═════ Material to process ═════

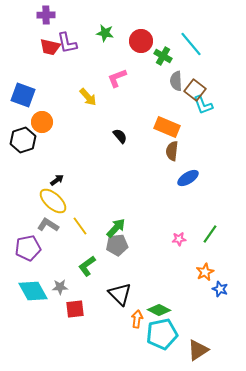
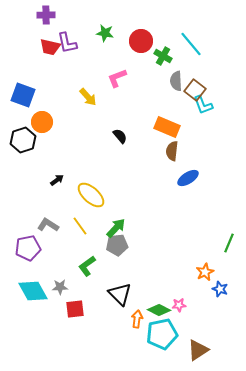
yellow ellipse: moved 38 px right, 6 px up
green line: moved 19 px right, 9 px down; rotated 12 degrees counterclockwise
pink star: moved 66 px down
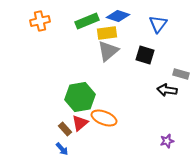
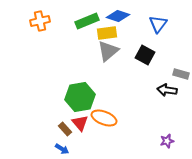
black square: rotated 12 degrees clockwise
red triangle: rotated 30 degrees counterclockwise
blue arrow: rotated 16 degrees counterclockwise
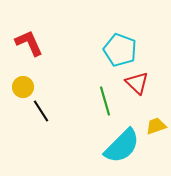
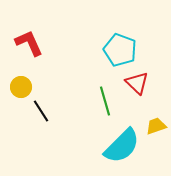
yellow circle: moved 2 px left
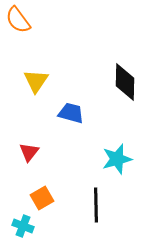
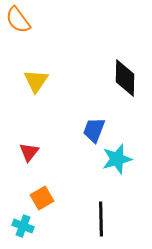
black diamond: moved 4 px up
blue trapezoid: moved 23 px right, 17 px down; rotated 84 degrees counterclockwise
black line: moved 5 px right, 14 px down
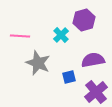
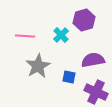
pink line: moved 5 px right
gray star: moved 3 px down; rotated 20 degrees clockwise
blue square: rotated 24 degrees clockwise
purple cross: rotated 25 degrees counterclockwise
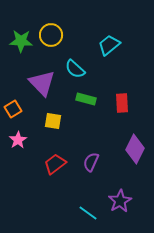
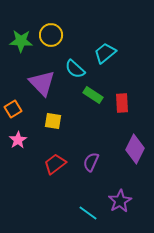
cyan trapezoid: moved 4 px left, 8 px down
green rectangle: moved 7 px right, 4 px up; rotated 18 degrees clockwise
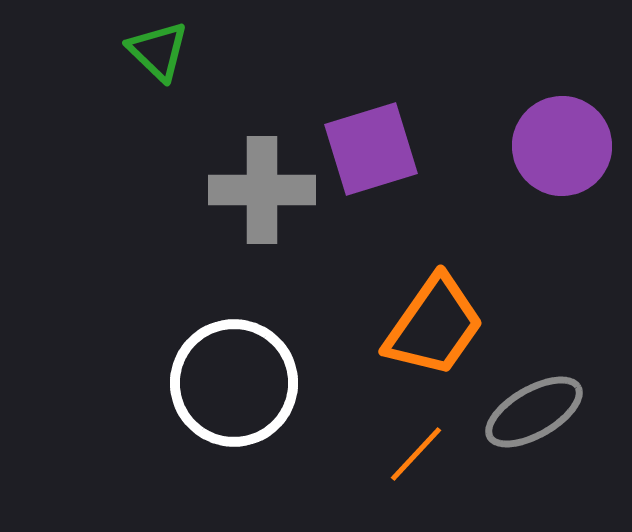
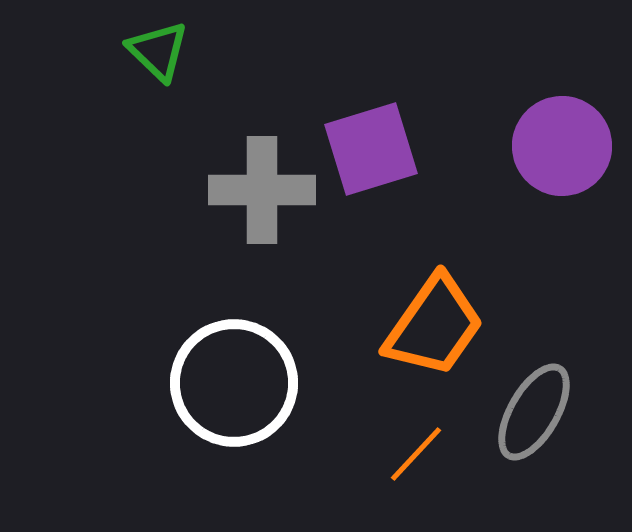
gray ellipse: rotated 30 degrees counterclockwise
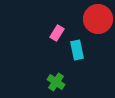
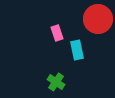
pink rectangle: rotated 49 degrees counterclockwise
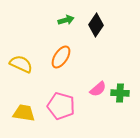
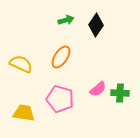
pink pentagon: moved 1 px left, 7 px up
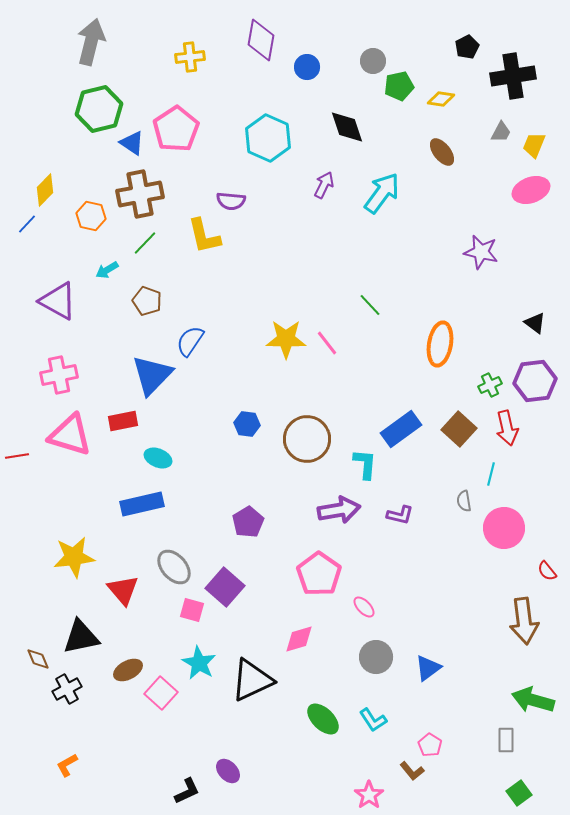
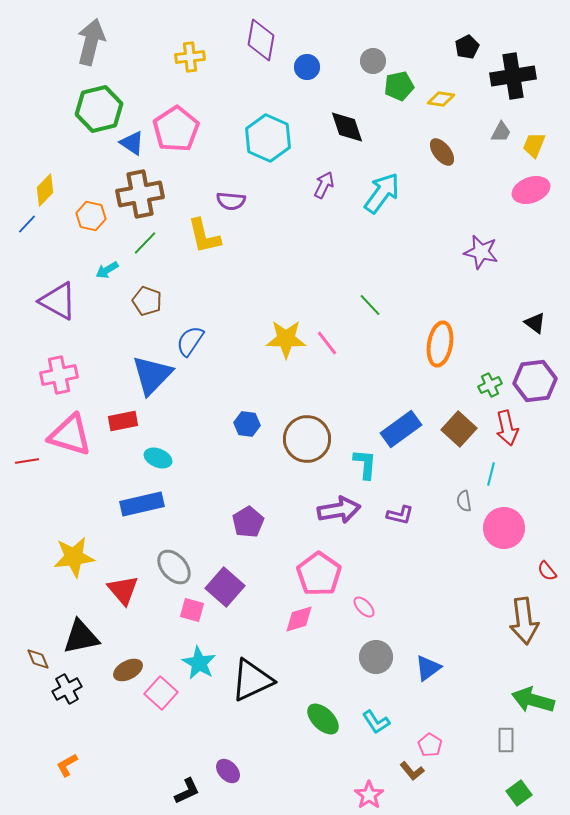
red line at (17, 456): moved 10 px right, 5 px down
pink diamond at (299, 639): moved 20 px up
cyan L-shape at (373, 720): moved 3 px right, 2 px down
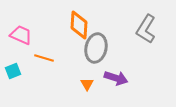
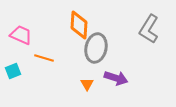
gray L-shape: moved 3 px right
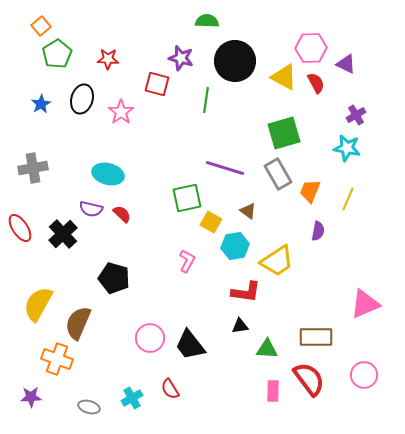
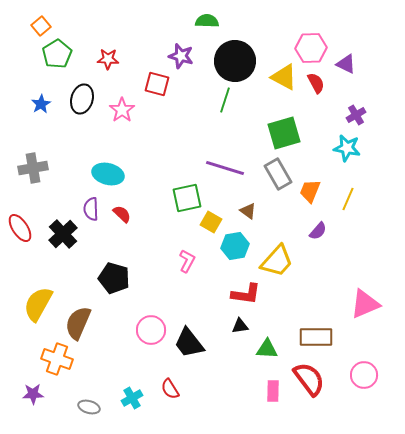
purple star at (181, 58): moved 2 px up
green line at (206, 100): moved 19 px right; rotated 10 degrees clockwise
pink star at (121, 112): moved 1 px right, 2 px up
purple semicircle at (91, 209): rotated 75 degrees clockwise
purple semicircle at (318, 231): rotated 30 degrees clockwise
yellow trapezoid at (277, 261): rotated 15 degrees counterclockwise
red L-shape at (246, 292): moved 2 px down
pink circle at (150, 338): moved 1 px right, 8 px up
black trapezoid at (190, 345): moved 1 px left, 2 px up
purple star at (31, 397): moved 2 px right, 3 px up
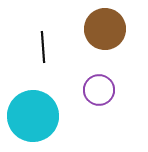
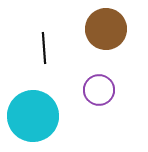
brown circle: moved 1 px right
black line: moved 1 px right, 1 px down
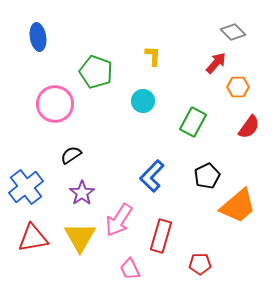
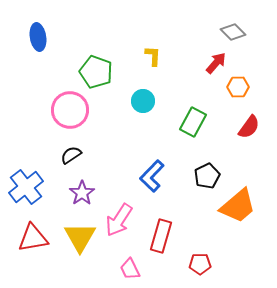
pink circle: moved 15 px right, 6 px down
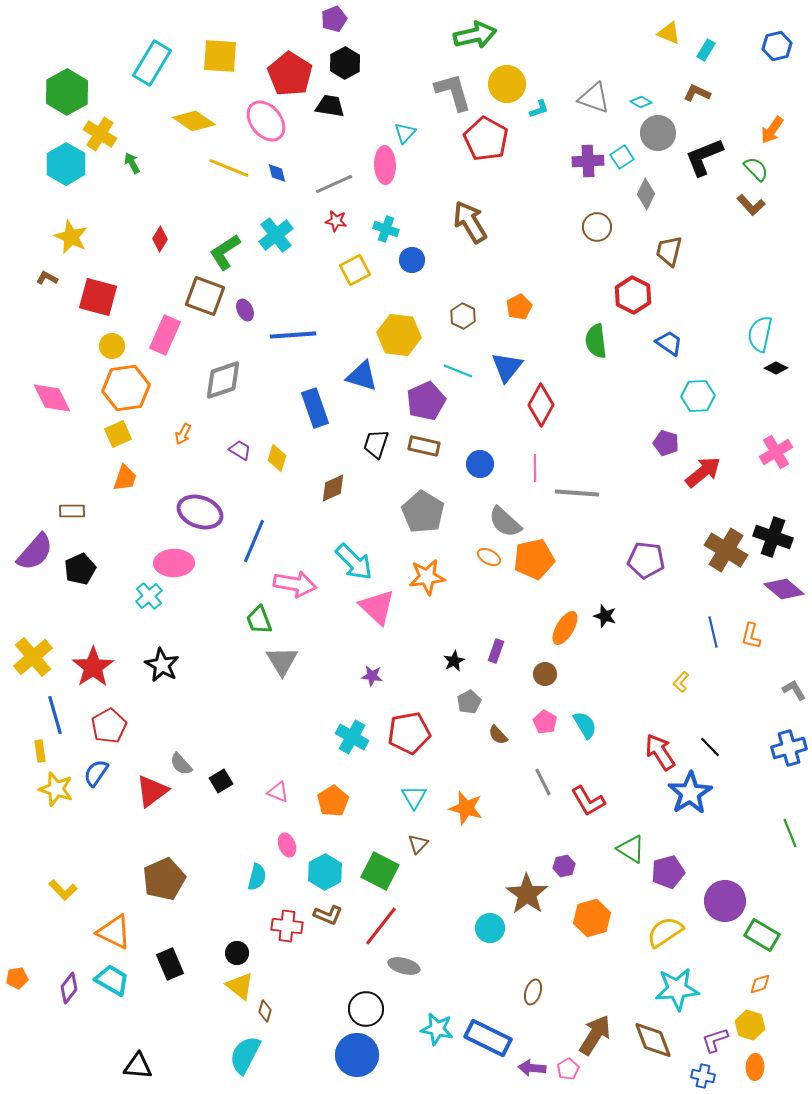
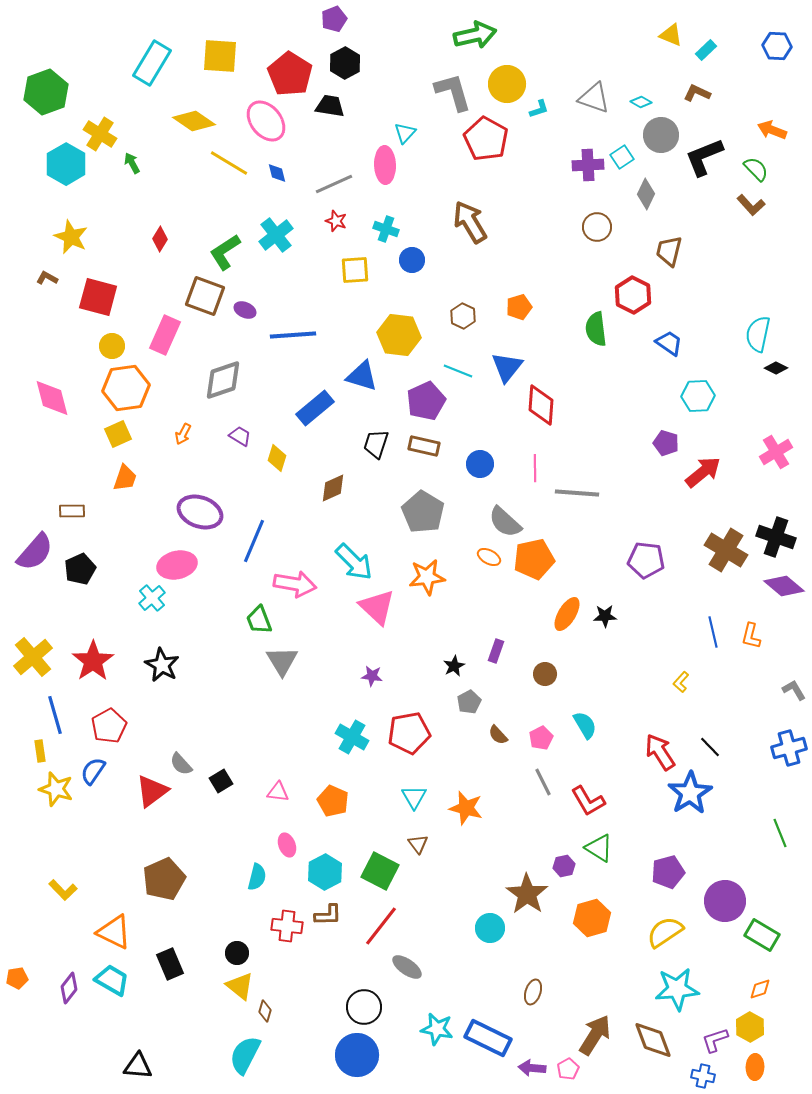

═════

_What you will do_
If a line in the records holds the string "black", count it, and give only the total.

_Reply_
5